» Object state comparisons:
================================

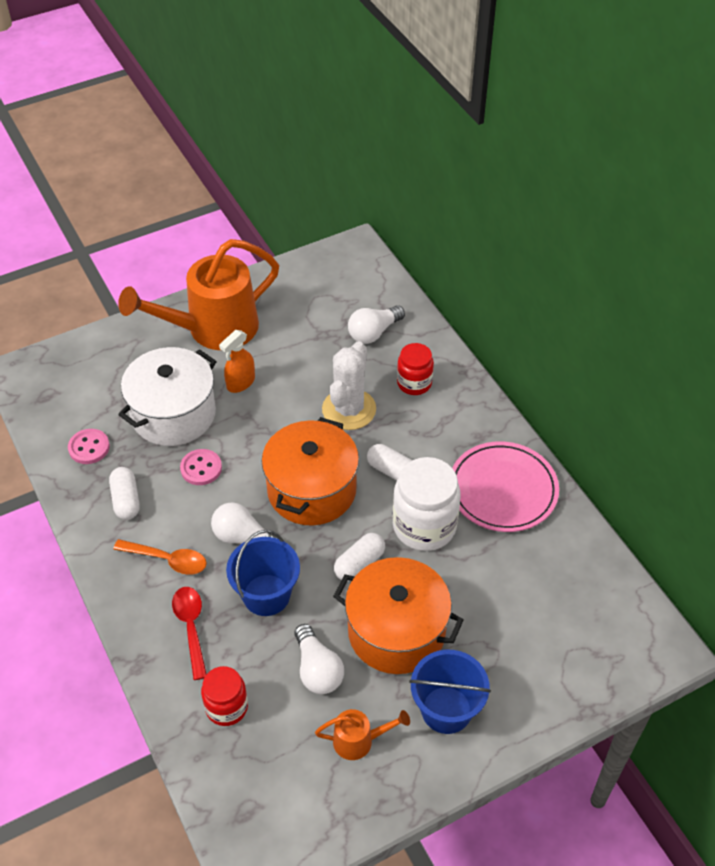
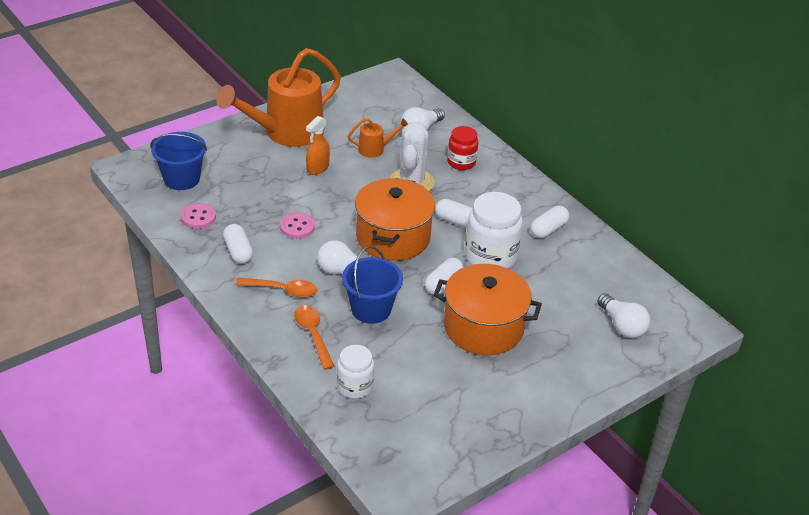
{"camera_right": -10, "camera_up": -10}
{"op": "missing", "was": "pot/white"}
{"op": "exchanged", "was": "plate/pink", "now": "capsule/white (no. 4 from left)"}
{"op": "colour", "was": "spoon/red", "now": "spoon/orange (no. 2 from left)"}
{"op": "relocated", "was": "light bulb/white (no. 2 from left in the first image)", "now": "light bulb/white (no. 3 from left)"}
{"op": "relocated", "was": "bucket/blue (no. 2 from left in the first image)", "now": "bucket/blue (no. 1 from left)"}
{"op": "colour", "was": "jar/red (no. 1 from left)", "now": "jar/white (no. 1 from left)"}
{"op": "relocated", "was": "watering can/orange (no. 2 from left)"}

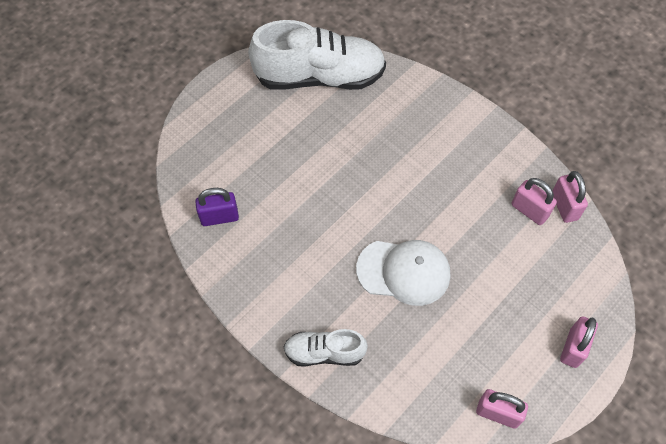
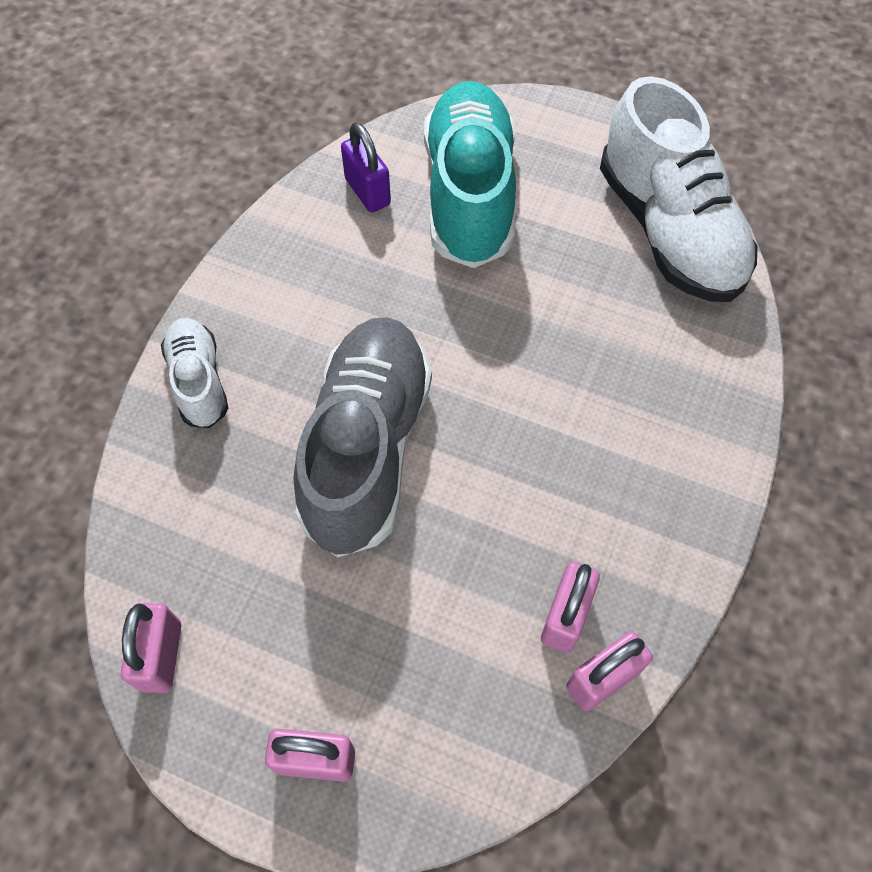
{"camera_right": 70, "camera_up": 0}
{"op": "exchanged", "was": "cap/white", "now": "shoe/grey"}
{"op": "appeared", "now": "shoe/turquoise"}

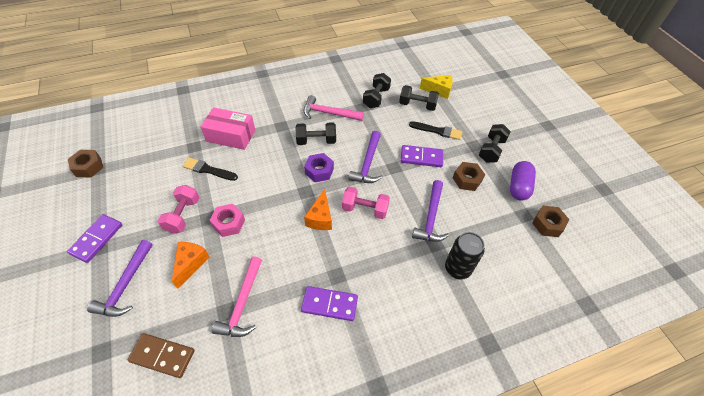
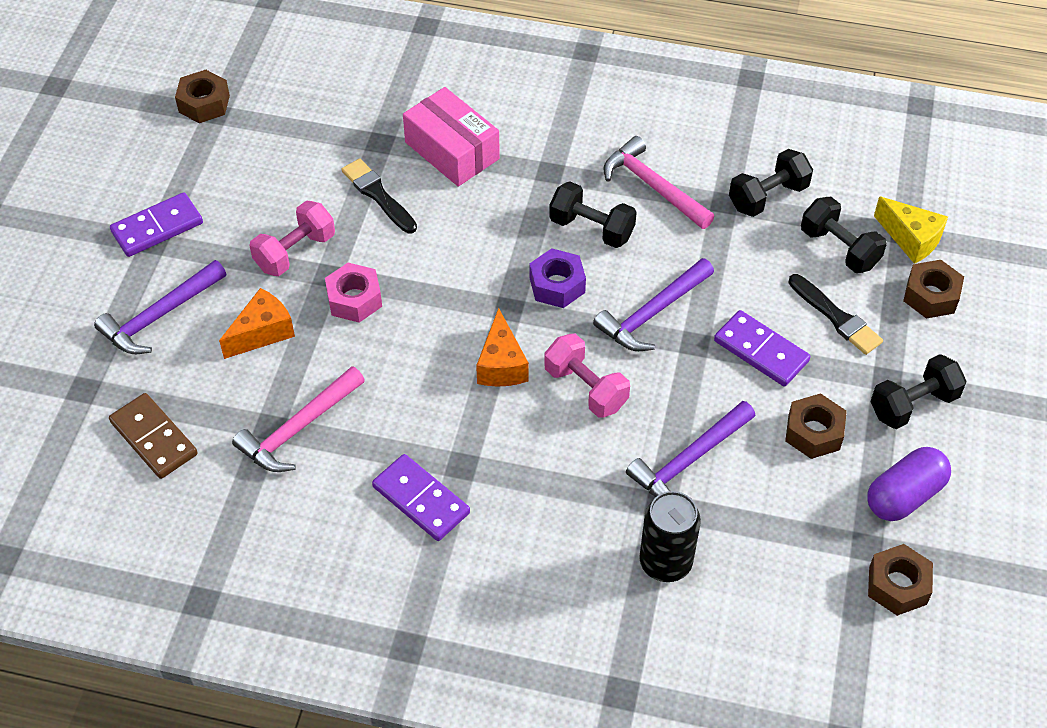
{"camera_right": 35, "camera_up": 0}
{"op": "spun", "was": "cheese/orange (no. 2 from left)", "clockwise": -45}
{"op": "appeared", "now": "nut/brown (no. 4 from left)"}

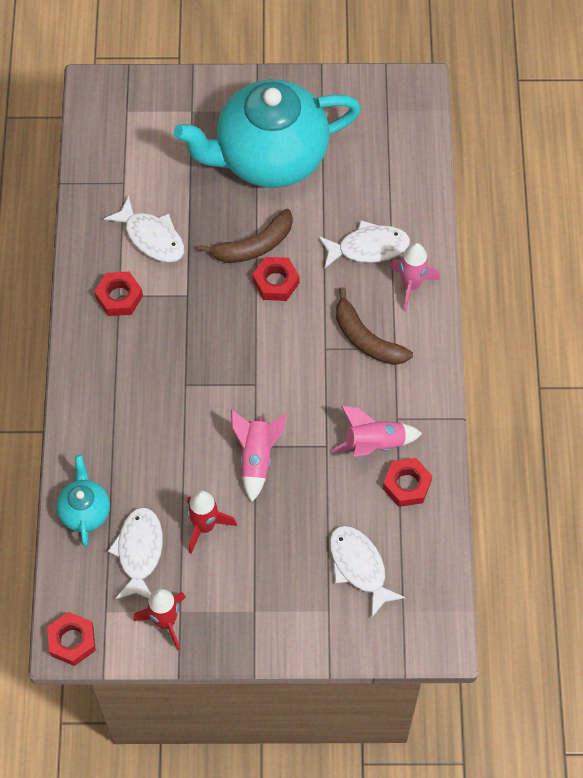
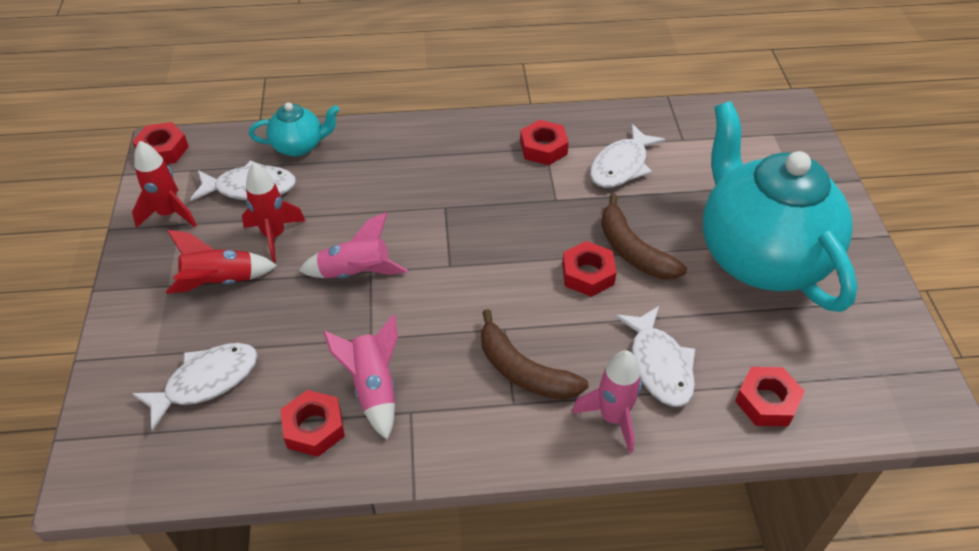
{"camera_right": 85, "camera_up": -15}
{"op": "spun", "was": "banana/brown (no. 2 from left in the first image)", "clockwise": -90}
{"op": "appeared", "now": "rocket/red (no. 2 from left)"}
{"op": "appeared", "now": "nut/red (no. 5 from left)"}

================================

» THE TASK:
Match on "exchanged" and report each line of the data above that has it.

» TASK OUTPUT:
{"op": "exchanged", "was": "plate/pink", "now": "capsule/white (no. 4 from left)"}
{"op": "exchanged", "was": "cap/white", "now": "shoe/grey"}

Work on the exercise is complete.